DATA EXCERPTS Start Marker

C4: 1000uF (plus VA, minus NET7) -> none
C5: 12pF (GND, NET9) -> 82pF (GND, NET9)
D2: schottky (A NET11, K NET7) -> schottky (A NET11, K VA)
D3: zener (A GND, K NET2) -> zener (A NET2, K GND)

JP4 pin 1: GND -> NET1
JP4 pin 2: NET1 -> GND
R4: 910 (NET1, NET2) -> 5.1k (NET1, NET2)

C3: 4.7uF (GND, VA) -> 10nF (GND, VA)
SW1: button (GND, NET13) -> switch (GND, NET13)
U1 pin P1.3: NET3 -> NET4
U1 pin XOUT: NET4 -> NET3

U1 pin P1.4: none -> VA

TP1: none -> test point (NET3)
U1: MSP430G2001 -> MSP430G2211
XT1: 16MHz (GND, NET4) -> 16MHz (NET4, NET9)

DATA EXCERPTS End Marker

▶ _TASK INSTRUCTIONS_: From the first line to the last, transcribe the data exactly.

▶ _EXPECTED ANSWER_:
C4: 1000uF (plus VA, minus NET7) -> none
C5: 12pF (GND, NET9) -> 82pF (GND, NET9)
D2: schottky (A NET11, K NET7) -> schottky (A NET11, K VA)
D3: zener (A GND, K NET2) -> zener (A NET2, K GND)

JP4 pin 1: GND -> NET1
JP4 pin 2: NET1 -> GND
R4: 910 (NET1, NET2) -> 5.1k (NET1, NET2)

C3: 4.7uF (GND, VA) -> 10nF (GND, VA)
SW1: button (GND, NET13) -> switch (GND, NET13)
U1 pin P1.3: NET3 -> NET4
U1 pin XOUT: NET4 -> NET3

U1 pin P1.4: none -> VA

TP1: none -> test point (NET3)
U1: MSP430G2001 -> MSP430G2211
XT1: 16MHz (GND, NET4) -> 16MHz (NET4, NET9)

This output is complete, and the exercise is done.